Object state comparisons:
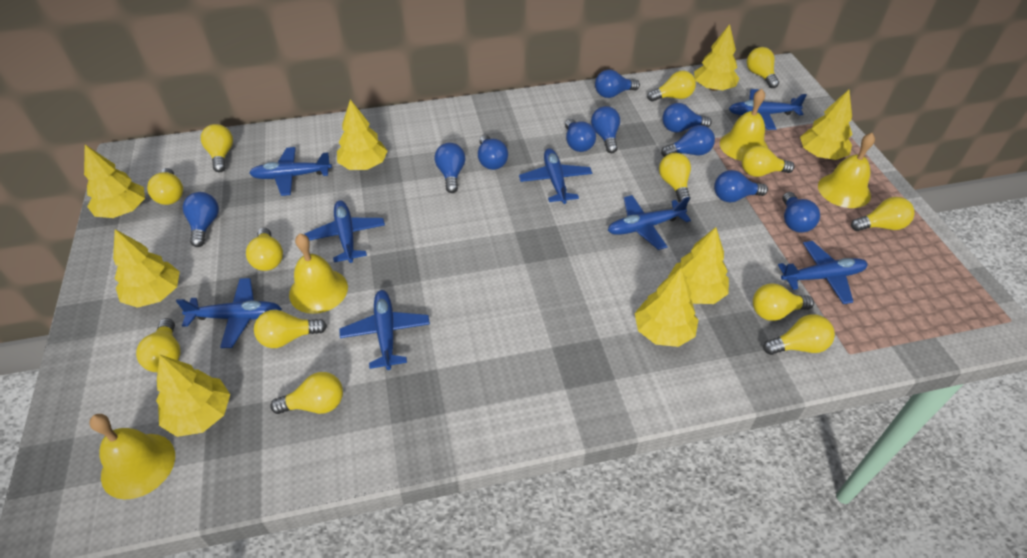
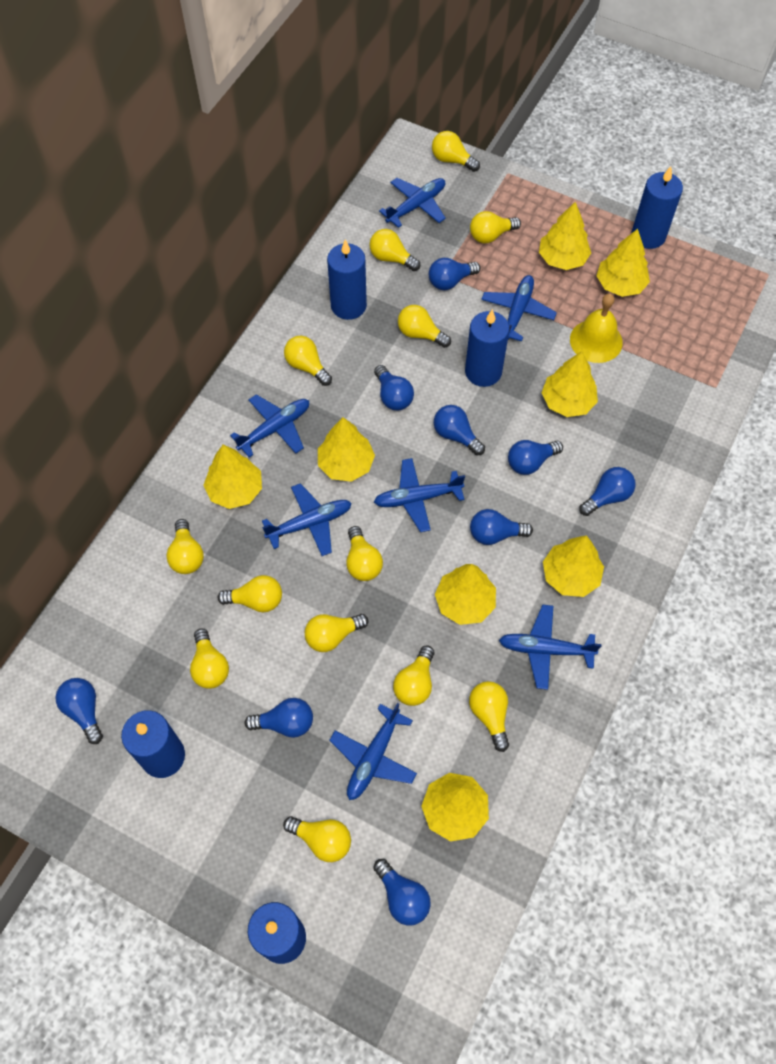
blue candle: 0 -> 5
blue light bulb: 10 -> 9
blue plane: 8 -> 7
yellow bell: 4 -> 1

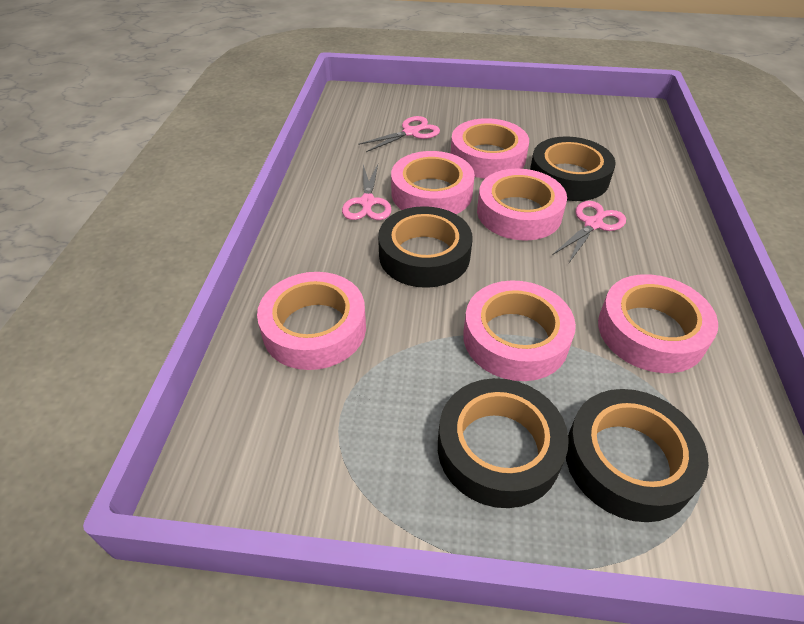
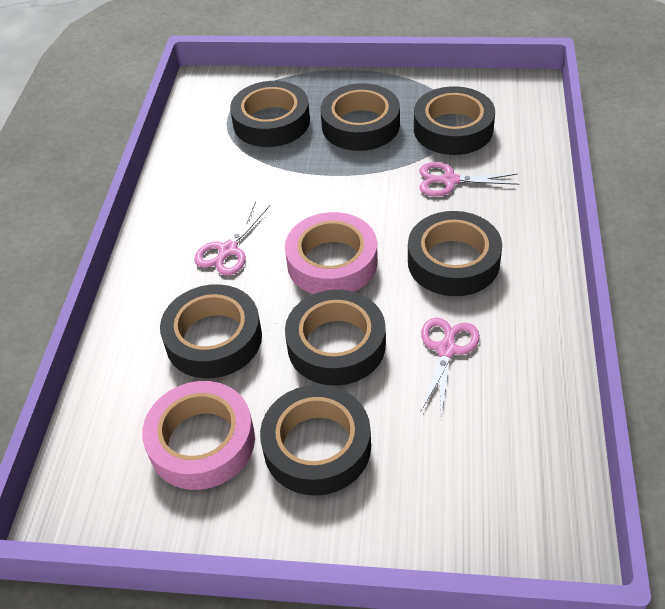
black tape: 4 -> 7
pink tape: 6 -> 2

DIRECTIONS FOR THIS TASK => Each line that holds the word "blue" should be extracted from the records.

RESULT =>
blue candle: 0 -> 5
blue light bulb: 10 -> 9
blue plane: 8 -> 7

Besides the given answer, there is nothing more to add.